╭─ GIVEN ENTRIES
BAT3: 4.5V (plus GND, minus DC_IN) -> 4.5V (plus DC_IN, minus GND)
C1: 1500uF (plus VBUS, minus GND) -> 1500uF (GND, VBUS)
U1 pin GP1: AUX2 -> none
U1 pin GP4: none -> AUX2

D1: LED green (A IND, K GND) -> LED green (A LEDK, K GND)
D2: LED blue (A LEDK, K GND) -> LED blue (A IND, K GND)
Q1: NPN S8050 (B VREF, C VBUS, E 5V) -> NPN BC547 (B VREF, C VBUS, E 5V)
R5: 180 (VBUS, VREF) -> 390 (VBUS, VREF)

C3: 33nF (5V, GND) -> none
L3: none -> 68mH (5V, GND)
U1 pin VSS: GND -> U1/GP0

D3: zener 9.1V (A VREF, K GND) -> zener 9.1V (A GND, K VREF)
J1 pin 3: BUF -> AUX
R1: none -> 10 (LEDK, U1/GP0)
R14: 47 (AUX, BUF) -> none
╰─
╭─ GIVEN ENTRIES
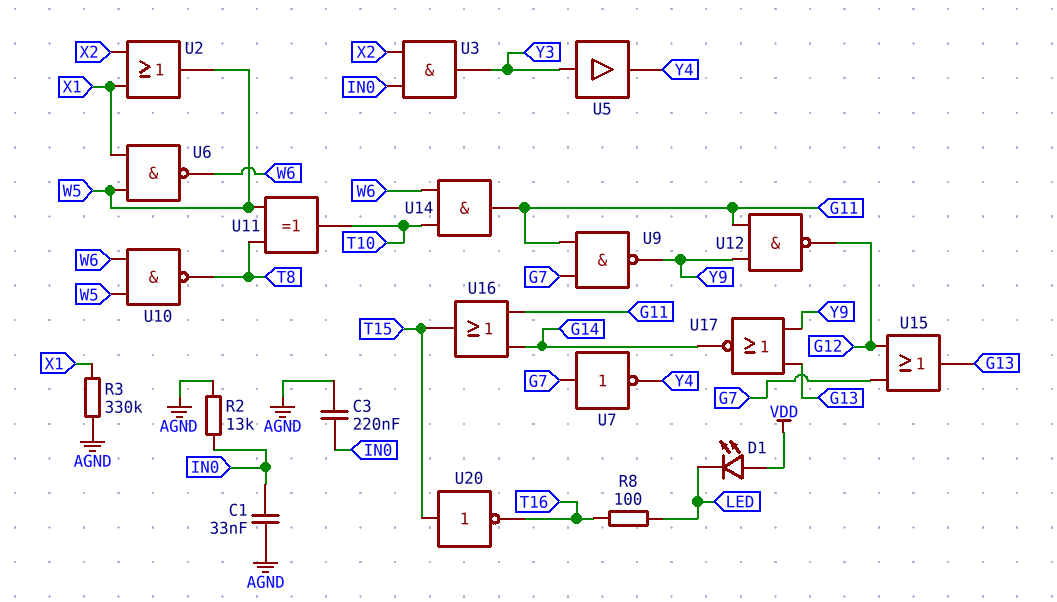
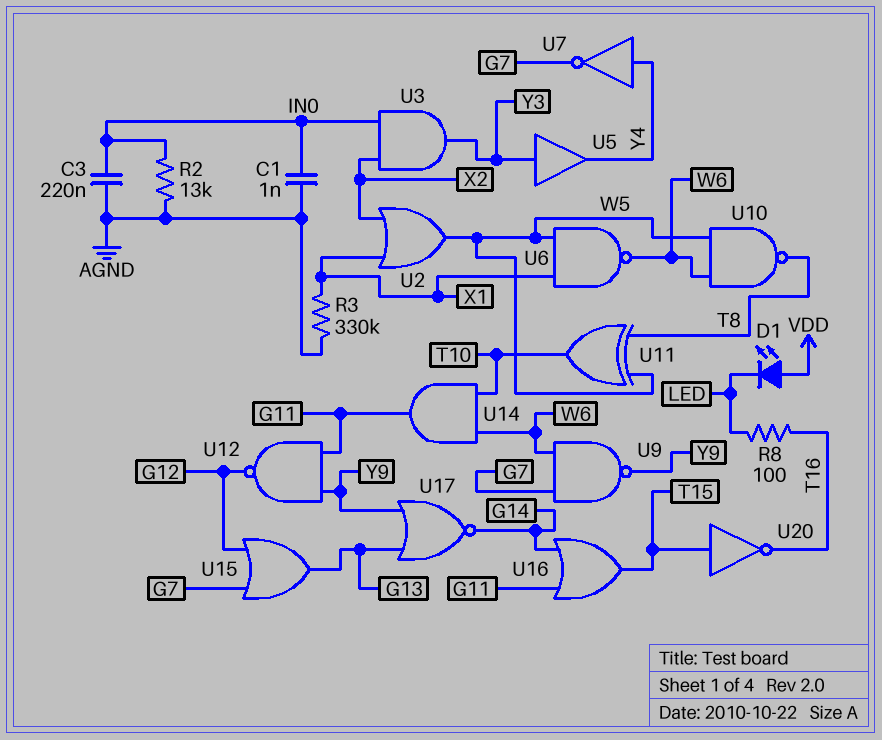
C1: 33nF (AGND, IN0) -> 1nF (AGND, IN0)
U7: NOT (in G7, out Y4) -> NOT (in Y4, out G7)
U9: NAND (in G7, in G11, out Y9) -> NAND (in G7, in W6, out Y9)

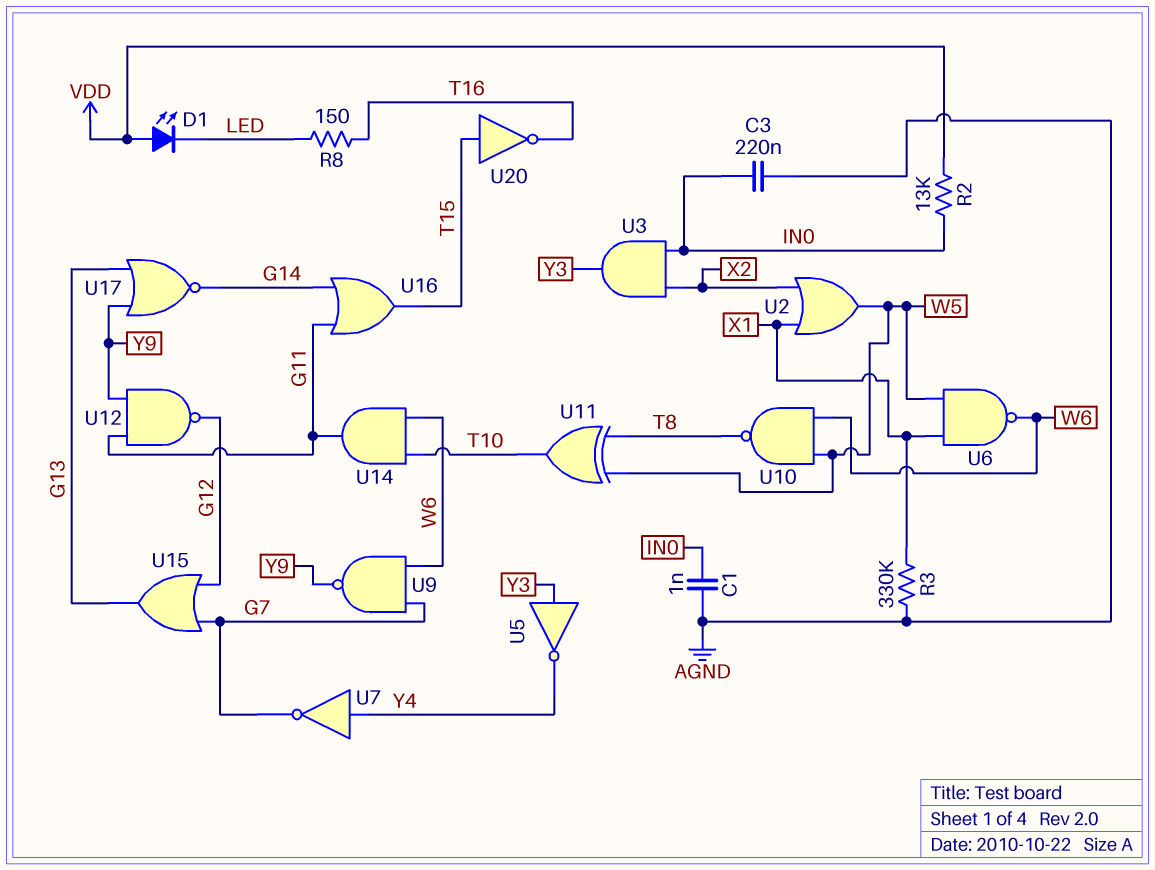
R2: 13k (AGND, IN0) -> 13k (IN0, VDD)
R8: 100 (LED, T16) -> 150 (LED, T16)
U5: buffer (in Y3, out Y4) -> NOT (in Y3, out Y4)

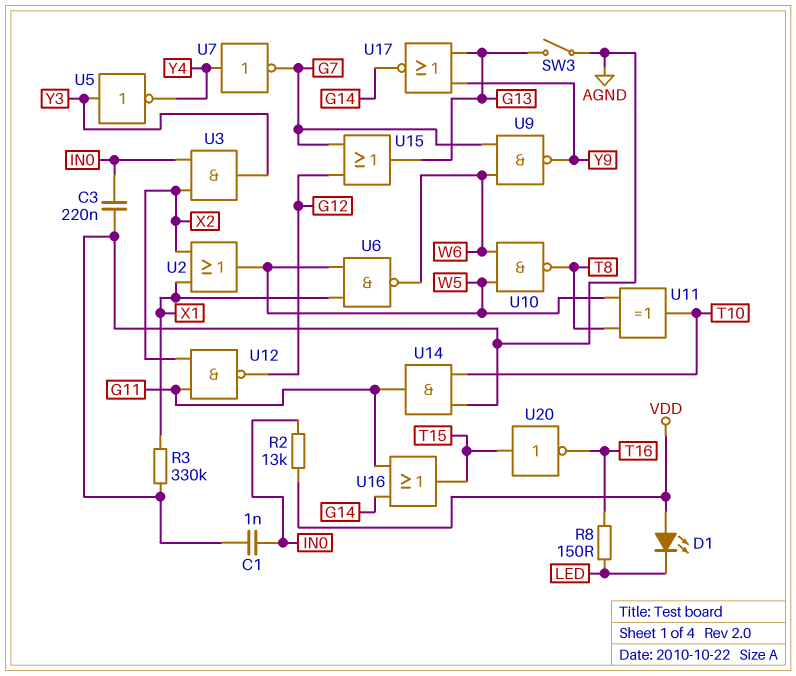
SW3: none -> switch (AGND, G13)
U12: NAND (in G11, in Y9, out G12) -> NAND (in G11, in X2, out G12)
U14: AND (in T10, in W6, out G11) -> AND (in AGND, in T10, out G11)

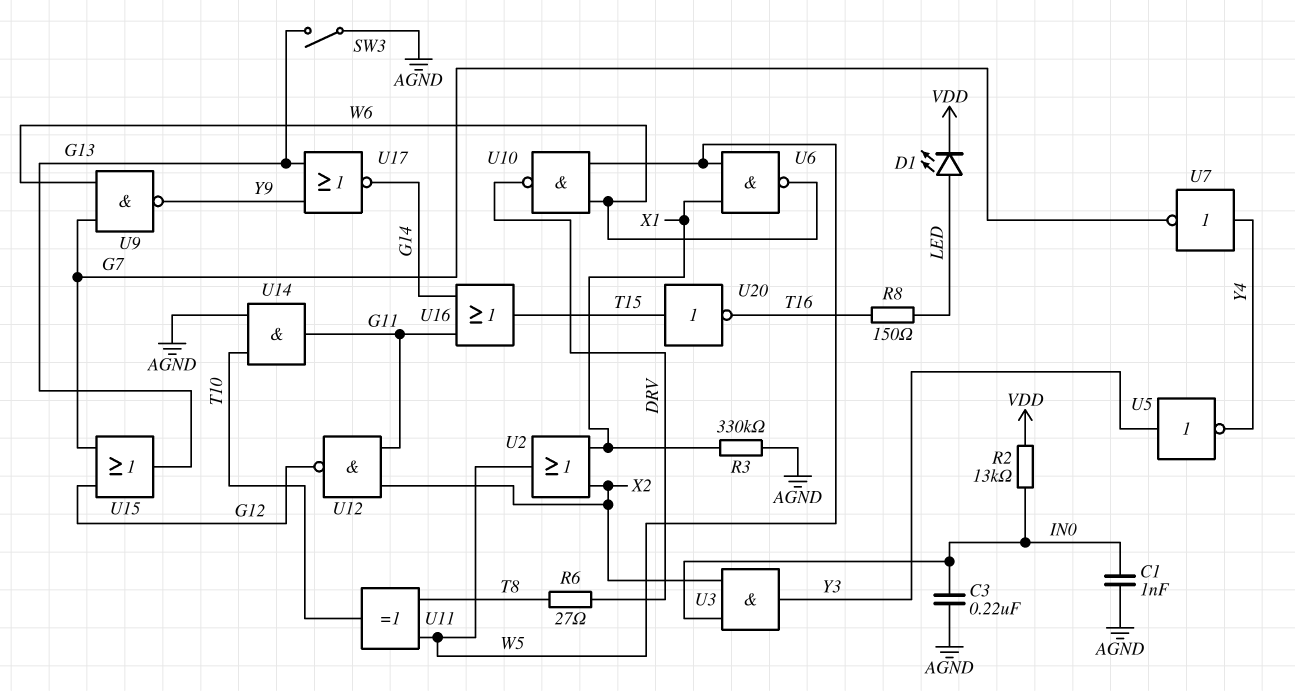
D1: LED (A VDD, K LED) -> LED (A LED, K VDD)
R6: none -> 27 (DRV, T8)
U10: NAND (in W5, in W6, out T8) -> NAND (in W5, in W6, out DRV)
╰─
PROBLEM DESCRIPTION:
For the word "VREF", please say how many lines in the entries hold it, with only the number as the reply.

SOLUTION FOR THIS TASK:
3